WORK INSTRUCTION. Only the lines below from the one containing "R111: 33k (GND, NET8) -> 120k (GND, NET8)" through the one containing "U204: buffer (in" belong in the answer, repeated exactly and without pictures.

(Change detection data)
=== Section Start ===

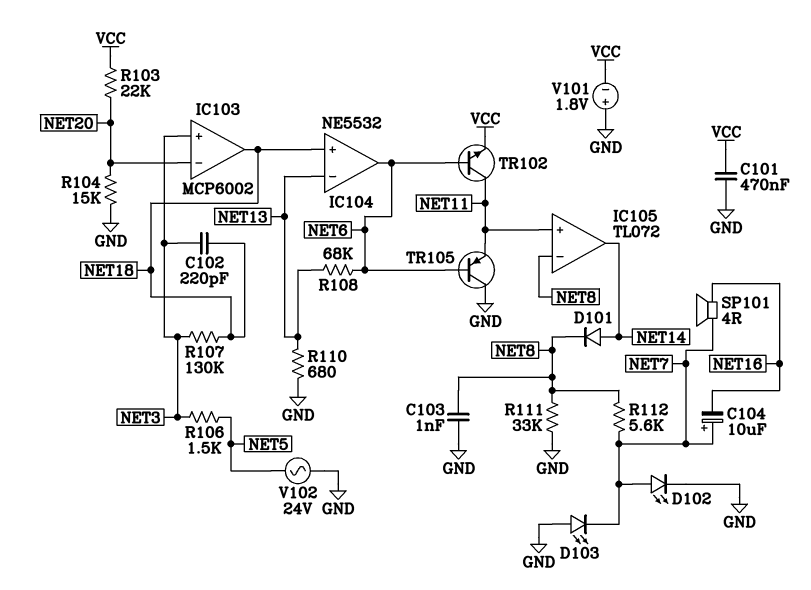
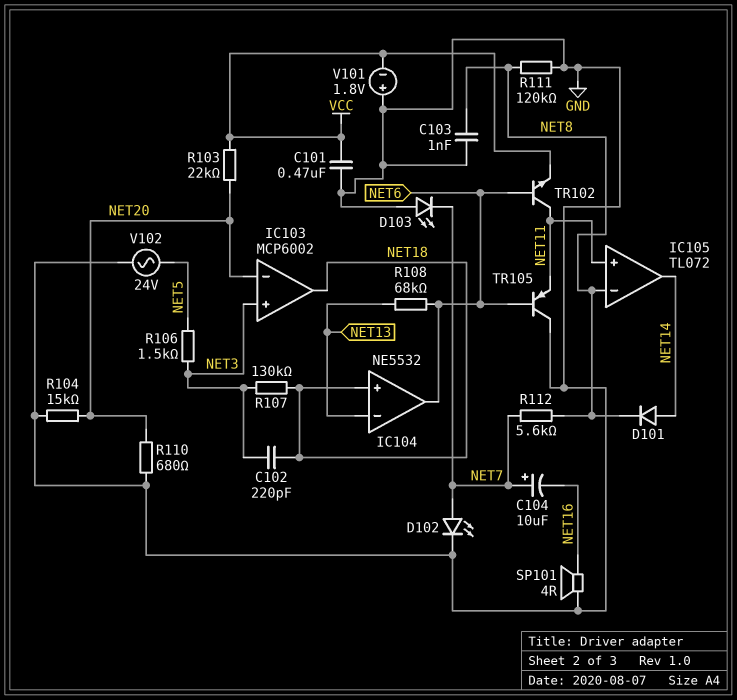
R110: 680 (GND, NET13) -> 680 (GND, NET20)
R111: 33k (GND, NET8) -> 120k (GND, NET8)
SP101: speaker 4R (NET7, NET16) -> speaker 4R (GND, NET16)

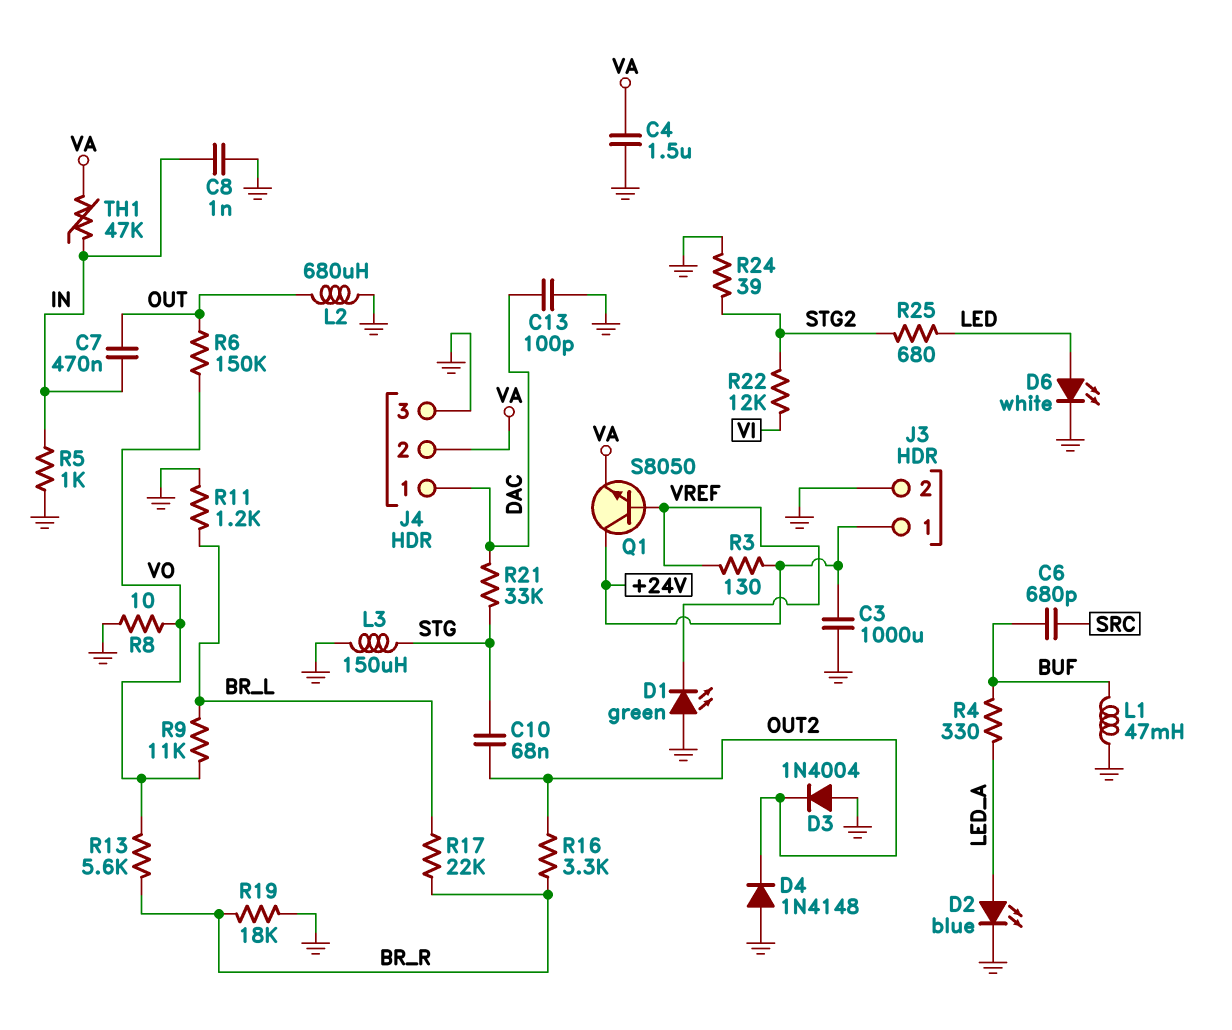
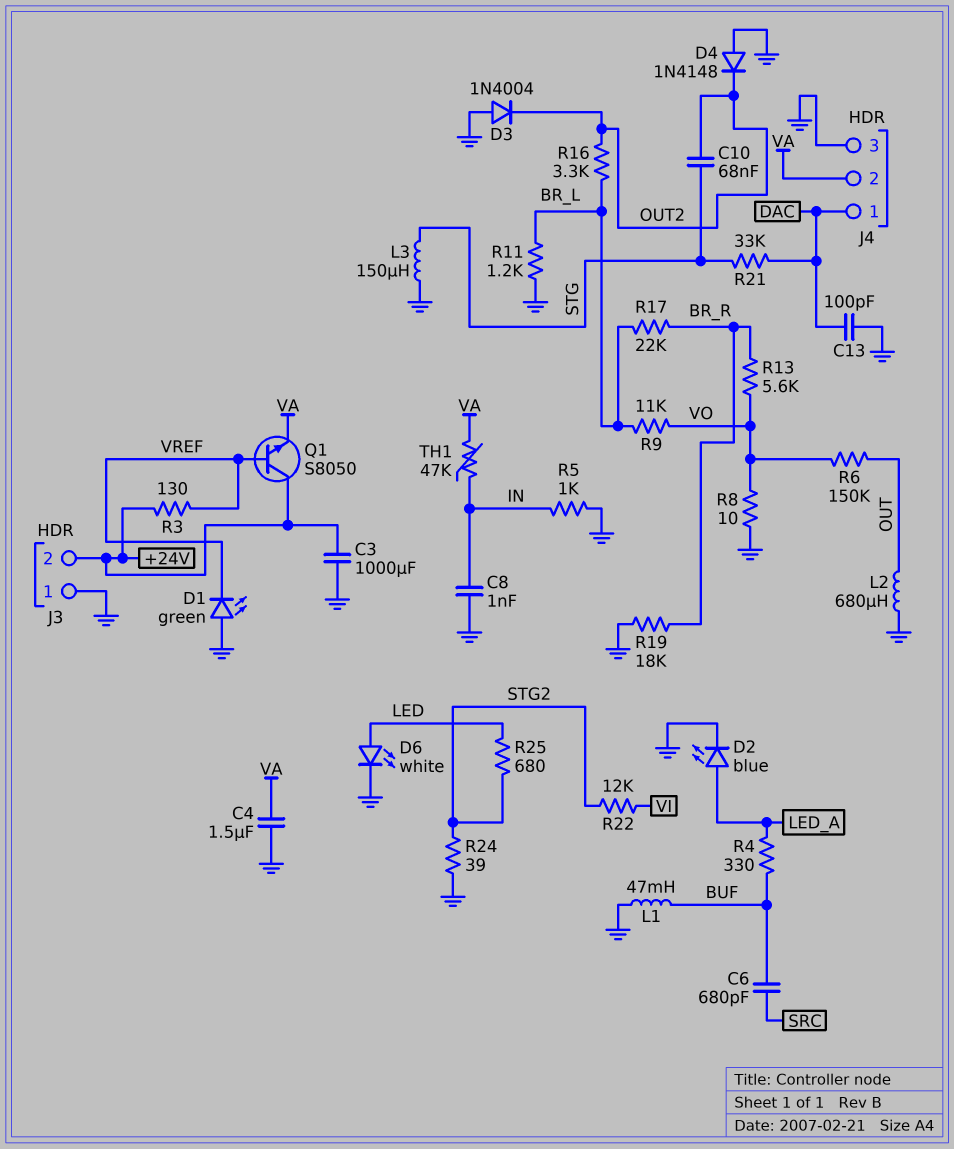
C7: 470nF (IN, OUT) -> none
J3 pin 1: +24V -> GND
J3 pin 2: GND -> +24V
R16: 3.3k (BR_R, OUT2) -> 3.3k (BR_L, OUT2)

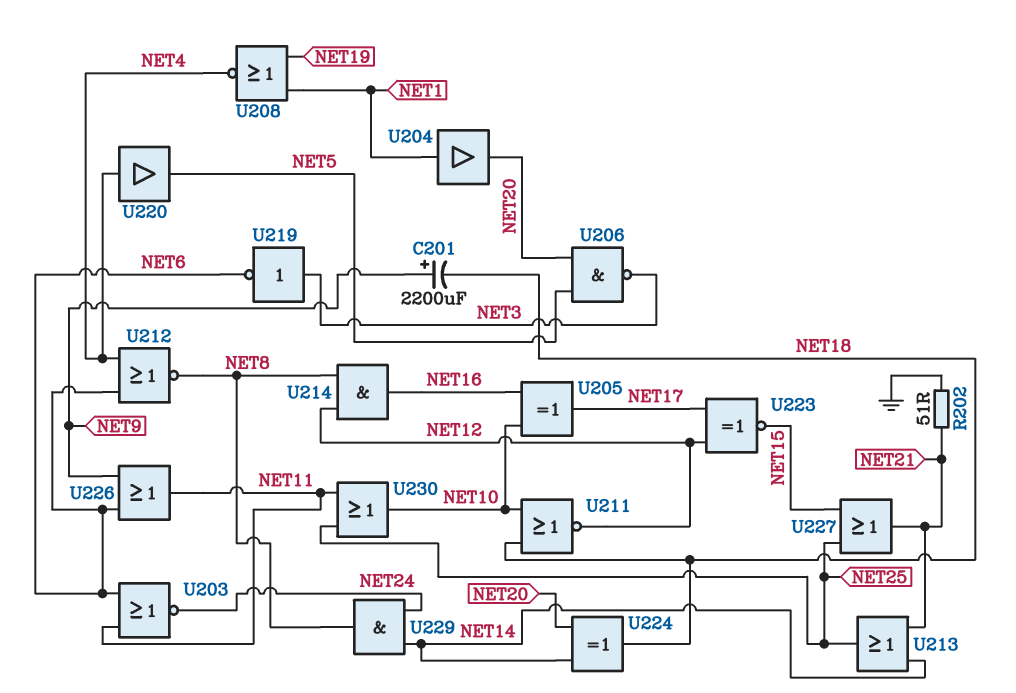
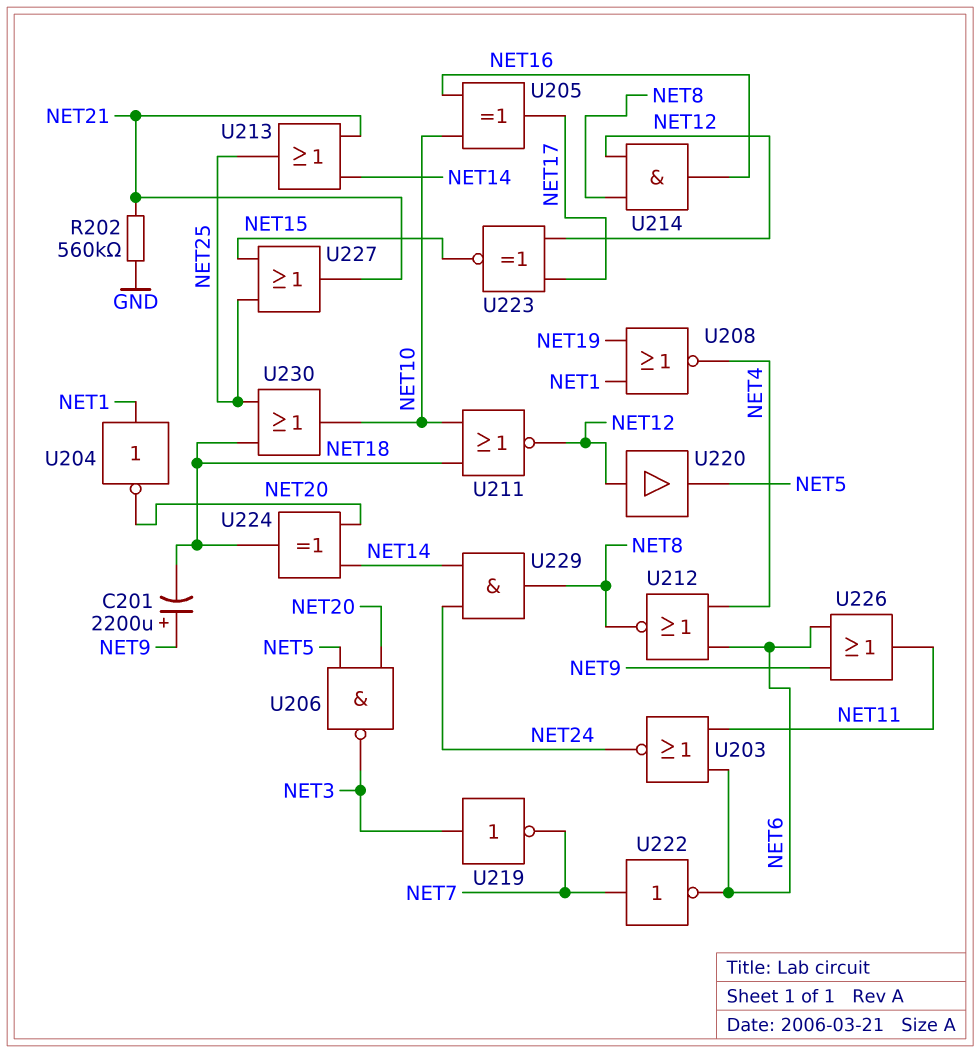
R202: 51 (GND, NET21) -> 560k (GND, NET21)
U204: buffer (in NET1, out NET20) -> NOT (in NET1, out NET20)
U219: NOT (in NET3, out NET6) -> NOT (in NET3, out NET7)
U220: buffer (in NET4, out NET5) -> buffer (in NET12, out NET5)
U222: none -> NOT (in NET7, out NET6)
U230: OR (in NET11, in NET25, out NET10) -> OR (in NET18, in NET25, out NET10)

=== Section End ===

TASK ANSWER.
R111: 33k (GND, NET8) -> 120k (GND, NET8)
SP101: speaker 4R (NET7, NET16) -> speaker 4R (GND, NET16)

C7: 470nF (IN, OUT) -> none
J3 pin 1: +24V -> GND
J3 pin 2: GND -> +24V
R16: 3.3k (BR_R, OUT2) -> 3.3k (BR_L, OUT2)

R202: 51 (GND, NET21) -> 560k (GND, NET21)
U204: buffer (in NET1, out NET20) -> NOT (in NET1, out NET20)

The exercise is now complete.